▶ Dataset extract
——

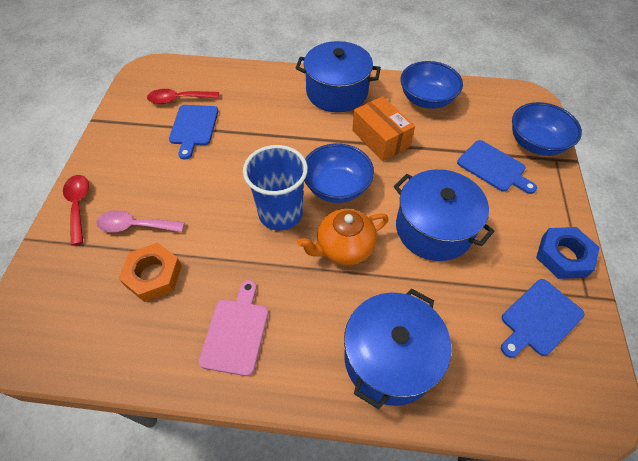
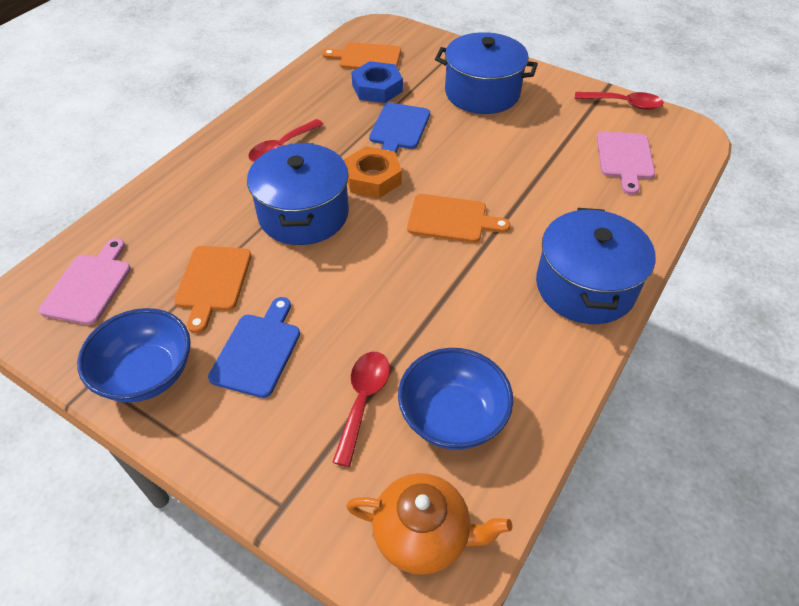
blue bowl: 3 -> 2
blue cup: 1 -> 0
blue cutting board: 3 -> 2
orange box: 1 -> 0
orange cutting board: 0 -> 3
pink cutting board: 1 -> 2
pink spoon: 1 -> 0
red spoon: 2 -> 3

——

▶ Assignment
What is wanted is the line containing "orange box: 1 -> 0" and every line after it through the last line of the entries, printed exactly.

▶ Answer to the exercise
orange box: 1 -> 0
orange cutting board: 0 -> 3
pink cutting board: 1 -> 2
pink spoon: 1 -> 0
red spoon: 2 -> 3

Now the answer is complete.